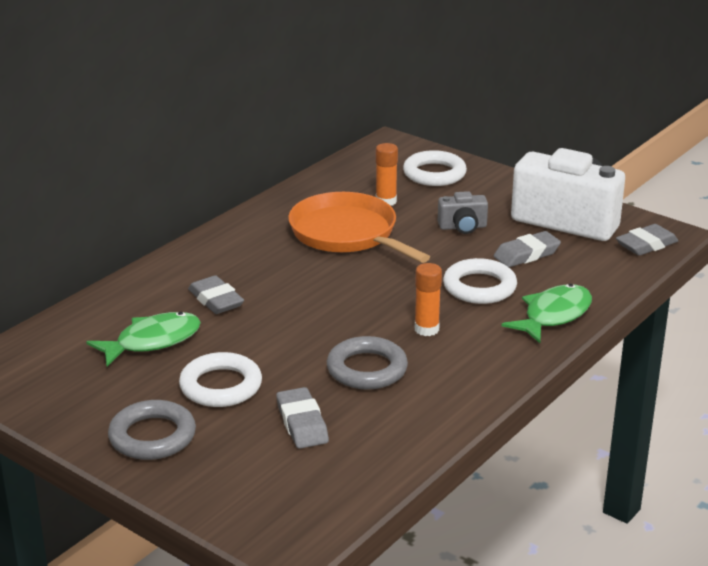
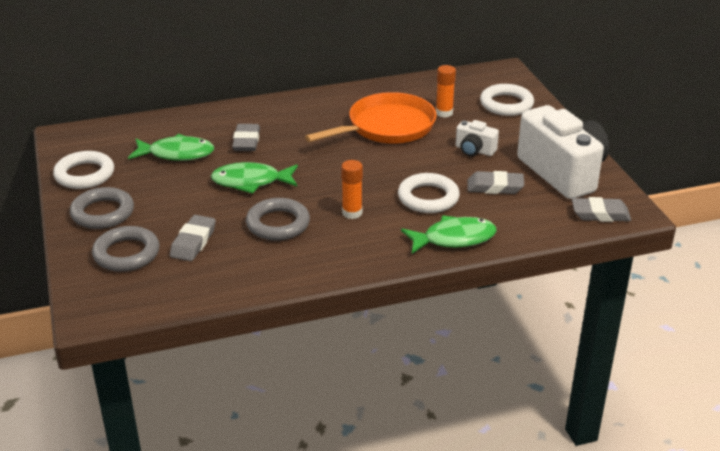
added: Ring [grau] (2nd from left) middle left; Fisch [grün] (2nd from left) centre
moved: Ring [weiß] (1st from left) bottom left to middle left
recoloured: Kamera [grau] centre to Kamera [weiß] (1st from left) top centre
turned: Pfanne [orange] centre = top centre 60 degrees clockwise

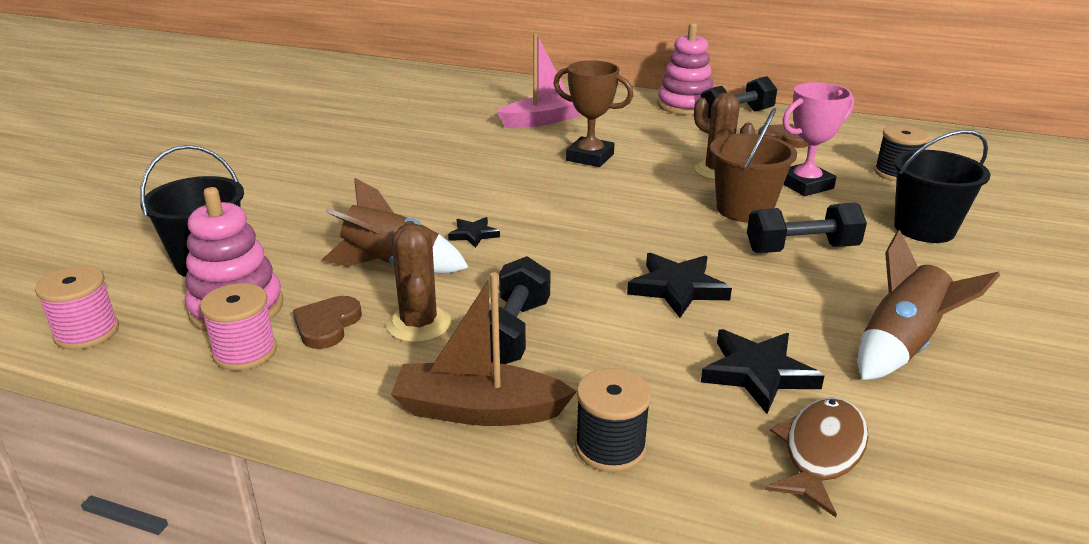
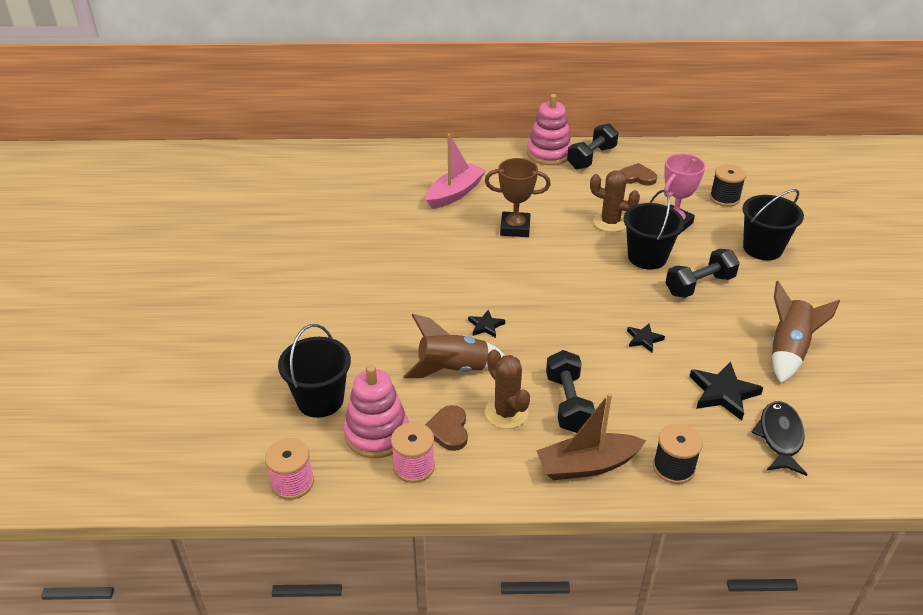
recoloured: Eimer [braun] top right to Eimer [schwarz] (2nd from left) middle right; Fisch [braun] bottom right to Fisch [schwarz] bottom right
resized: Stern [schwarz] (2nd from left) centre = middle right x0.57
________________
_What the task asks_
Return only those lines of the records that contain the string "recoloured".

_Answer to this task_
recoloured: Kamera [grau] centre to Kamera [weiß] (1st from left) top centre
recoloured: Eimer [braun] top right to Eimer [schwarz] (2nd from left) middle right; Fisch [braun] bottom right to Fisch [schwarz] bottom right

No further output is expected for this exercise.